▸ Raw data:
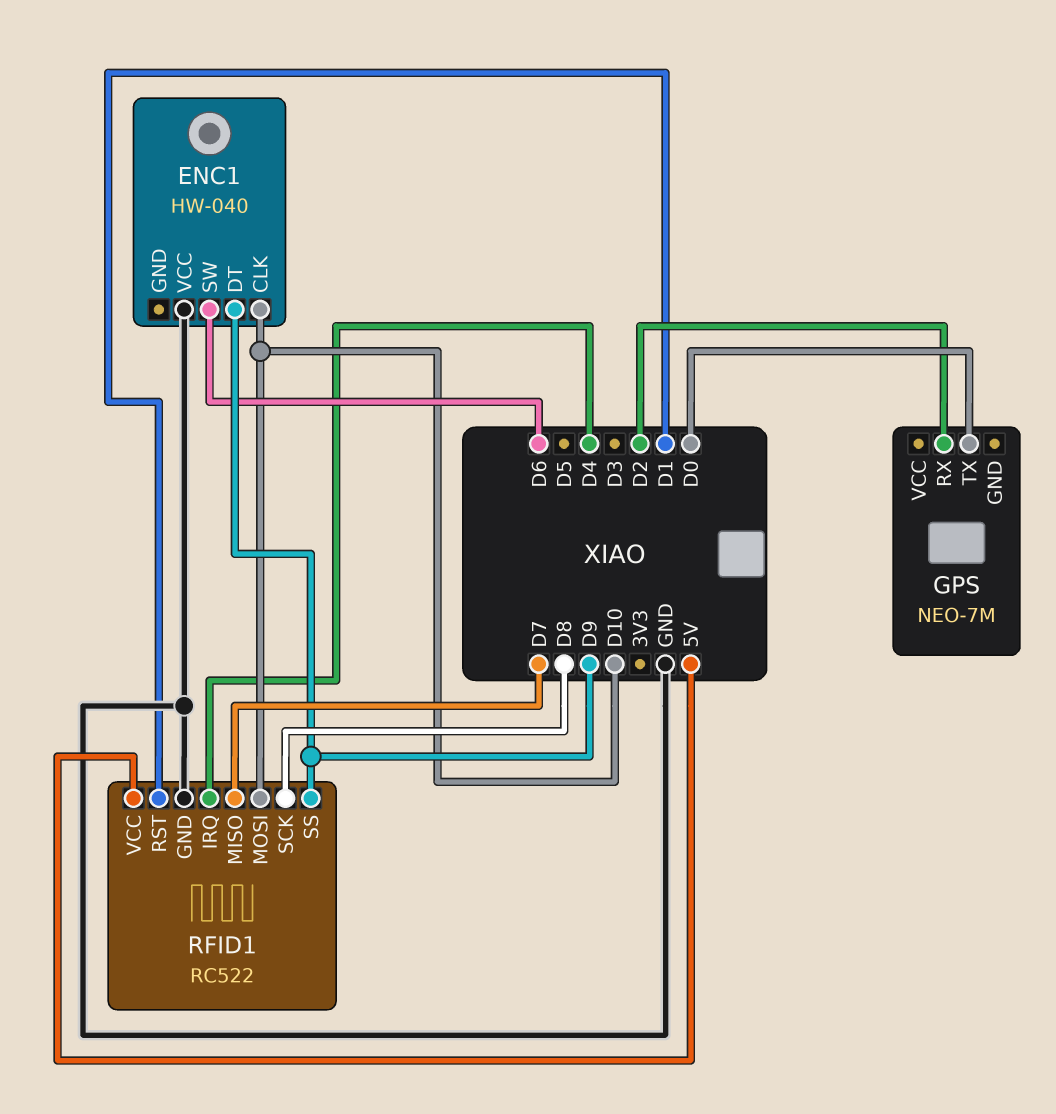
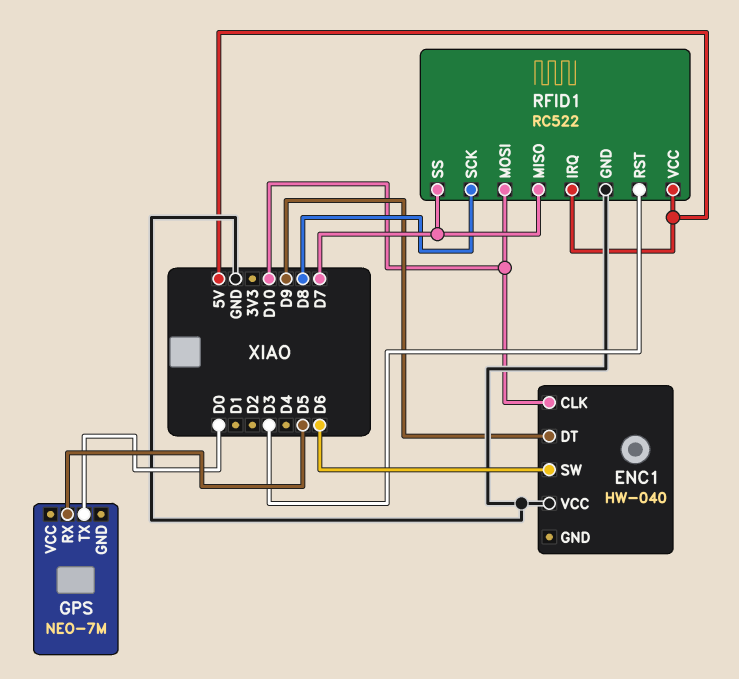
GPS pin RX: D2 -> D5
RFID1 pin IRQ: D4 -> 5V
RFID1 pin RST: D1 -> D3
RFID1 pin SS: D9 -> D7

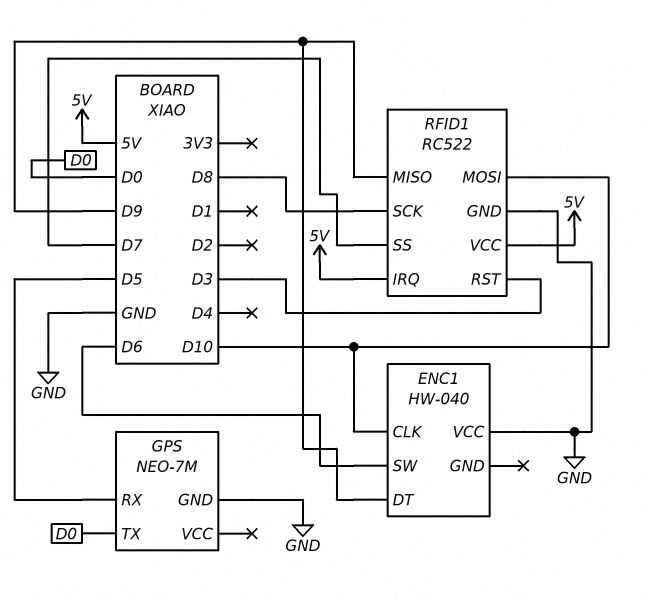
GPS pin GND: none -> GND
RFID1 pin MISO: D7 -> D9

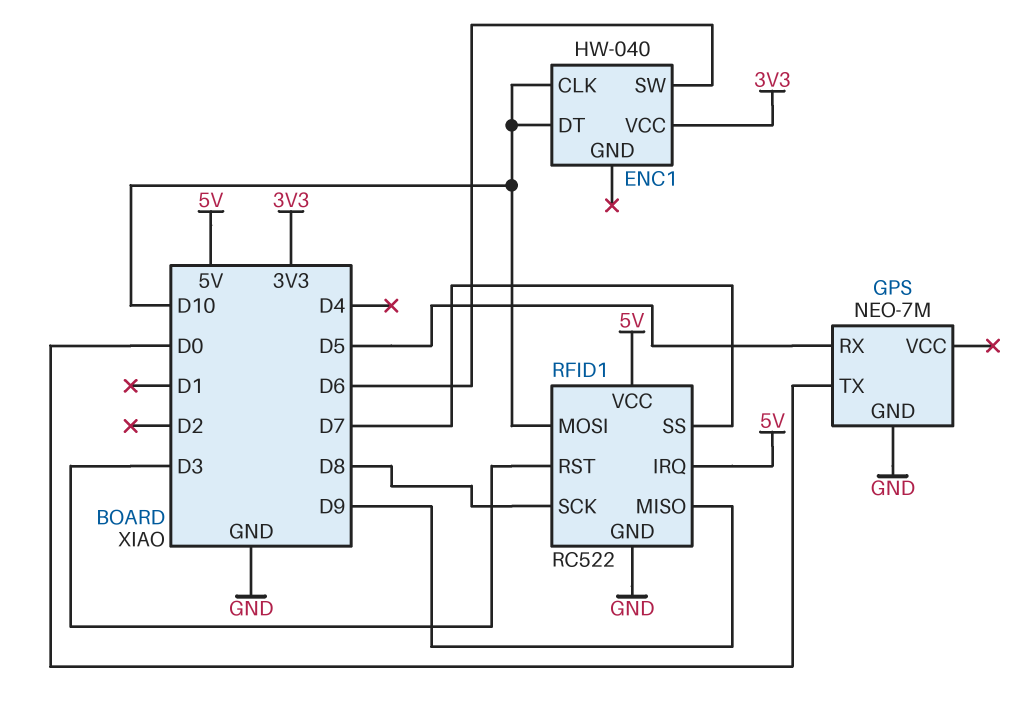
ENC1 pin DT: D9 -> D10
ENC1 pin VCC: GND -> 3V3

* * *

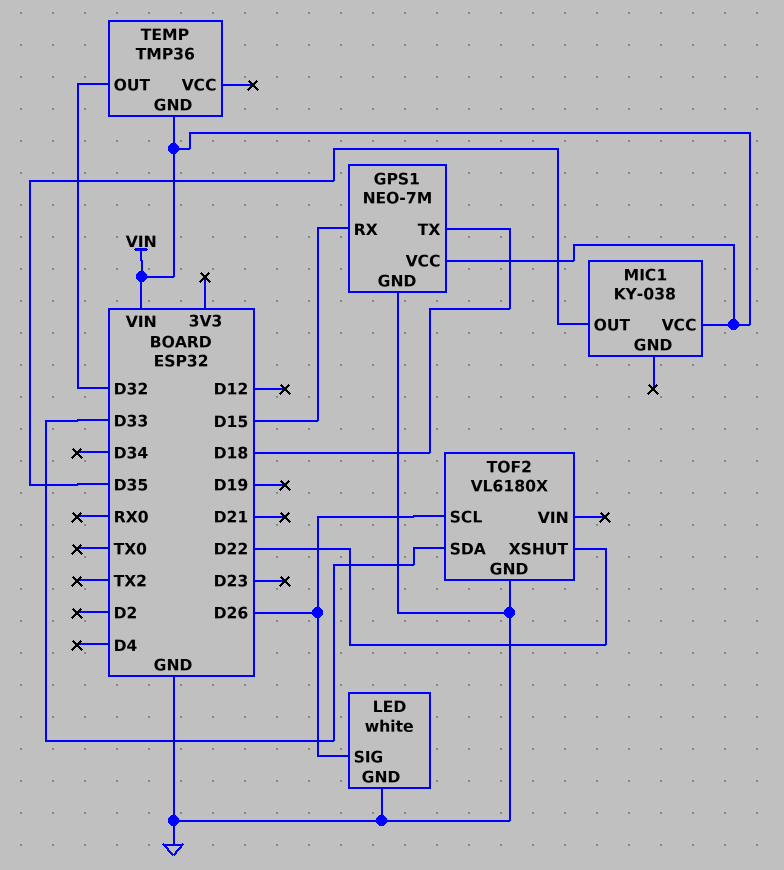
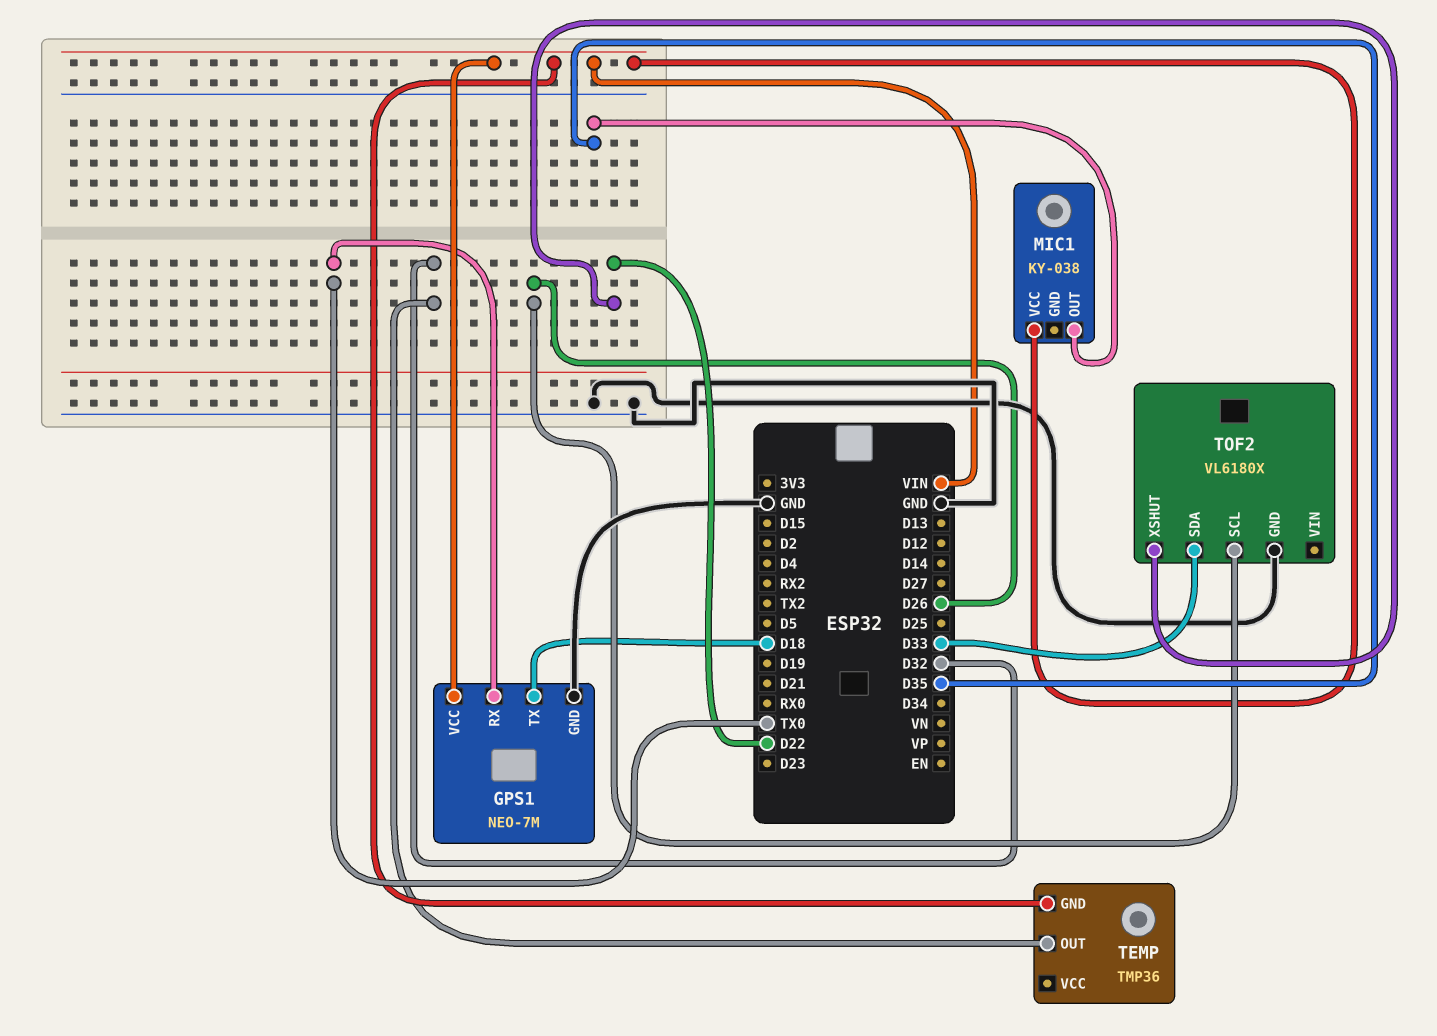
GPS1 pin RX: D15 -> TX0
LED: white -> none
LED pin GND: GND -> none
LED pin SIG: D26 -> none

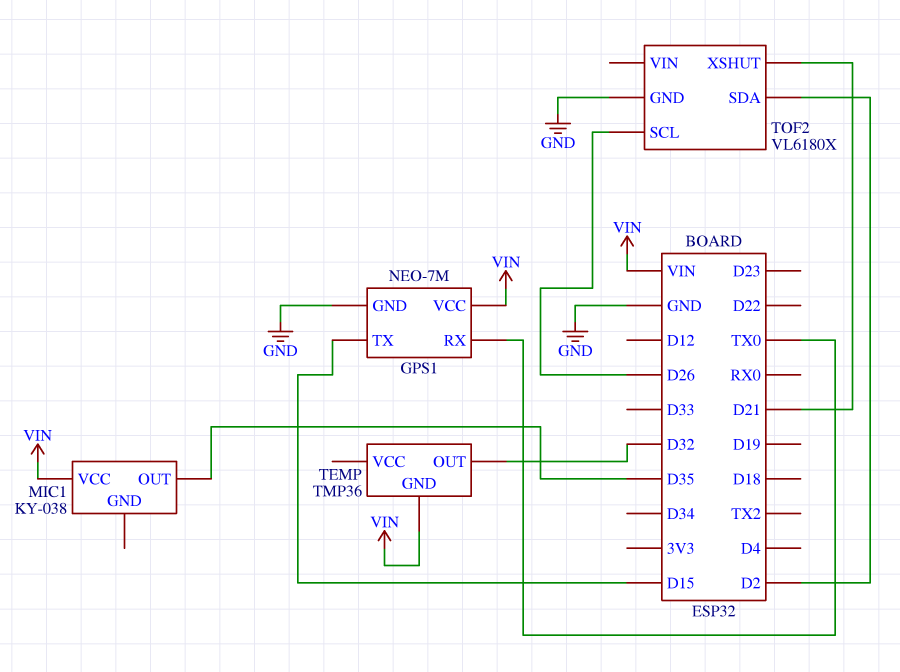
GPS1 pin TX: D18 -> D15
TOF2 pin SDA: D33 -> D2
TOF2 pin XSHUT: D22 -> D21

==

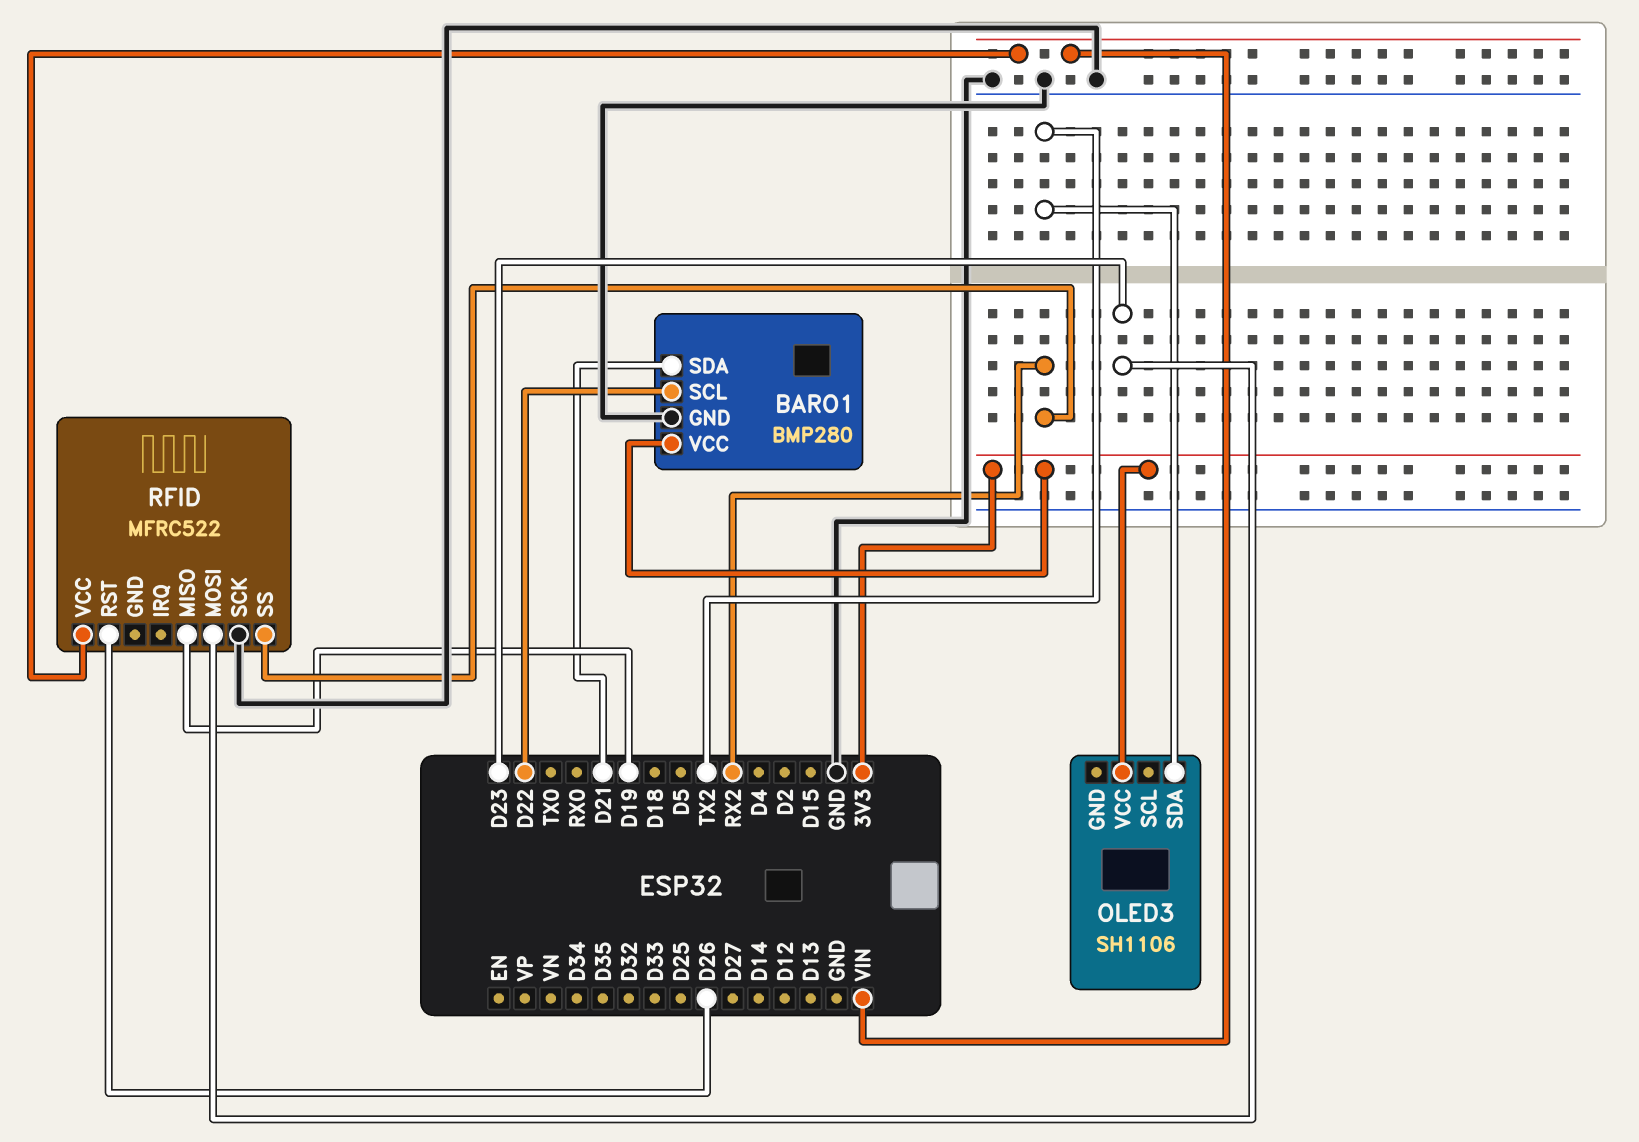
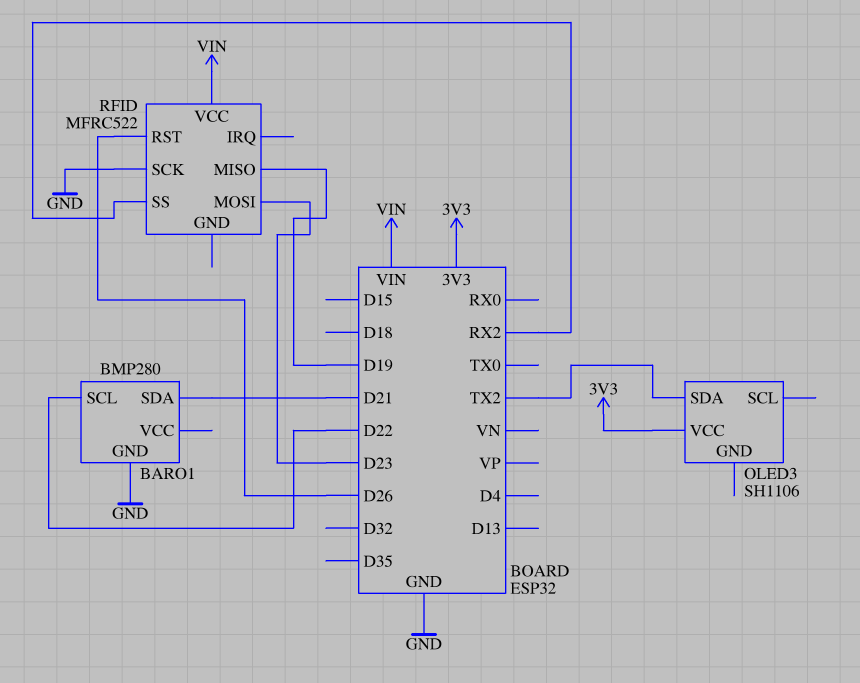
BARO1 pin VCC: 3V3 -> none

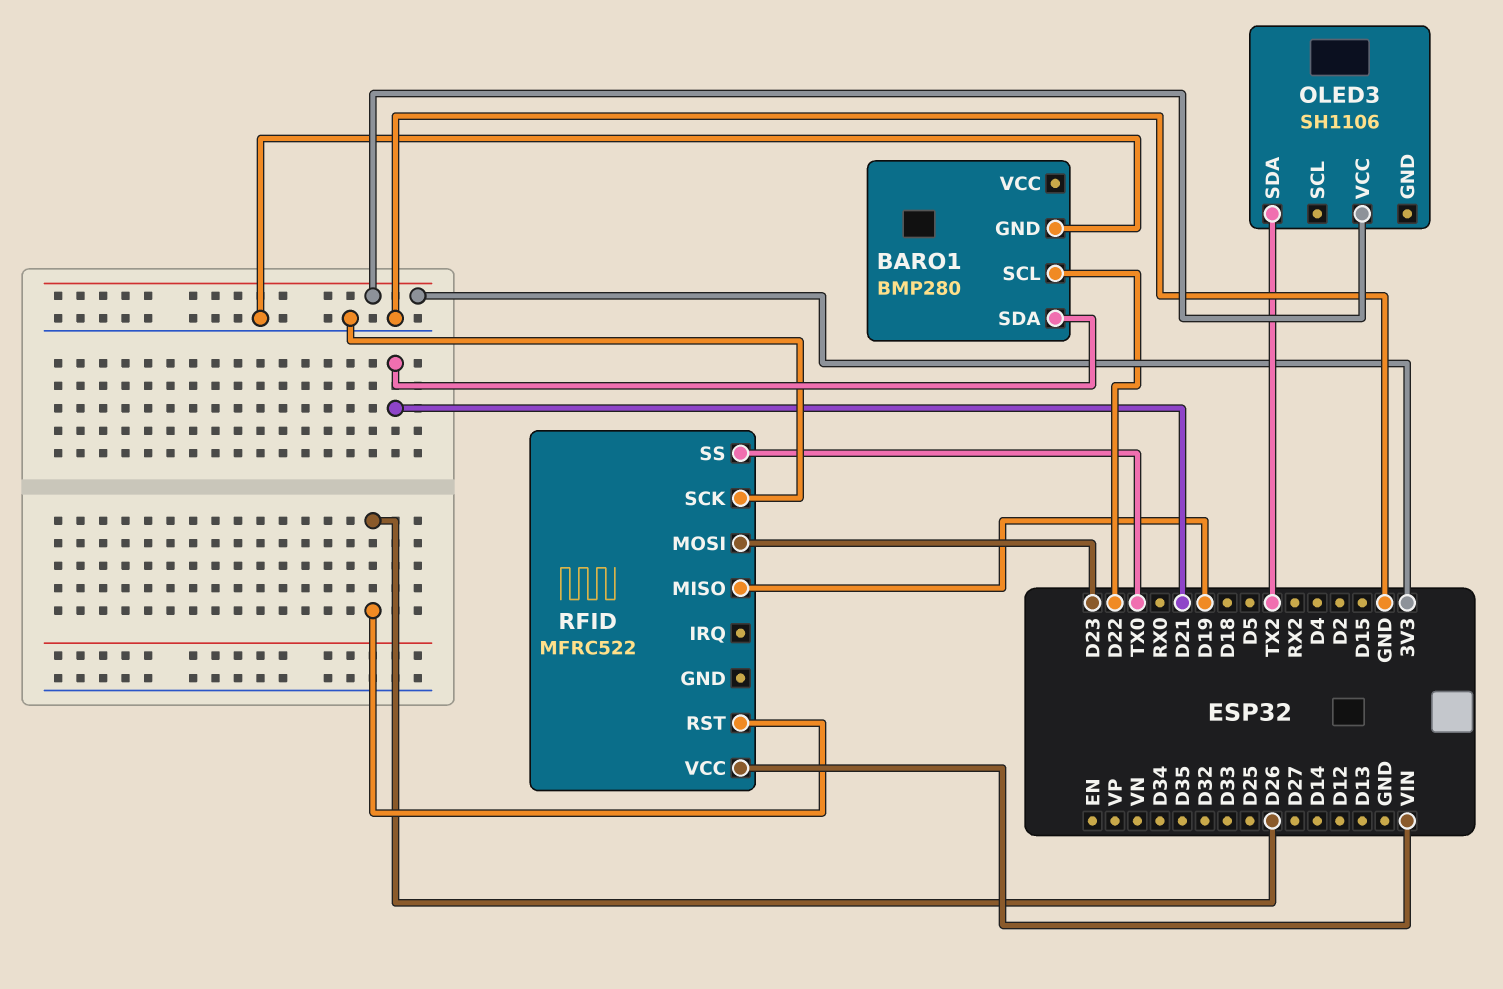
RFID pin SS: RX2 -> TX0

▸ Your assignment: Starting with the line that has "RFID1 pin RST: D1 -> D3" and ending with the line that has "ENC1 pin VCC: GND -> 3V3", repeat the lines above exactly, omitting every picture.

▸ Response for this exercise:
RFID1 pin RST: D1 -> D3
RFID1 pin SS: D9 -> D7

GPS pin GND: none -> GND
RFID1 pin MISO: D7 -> D9

ENC1 pin DT: D9 -> D10
ENC1 pin VCC: GND -> 3V3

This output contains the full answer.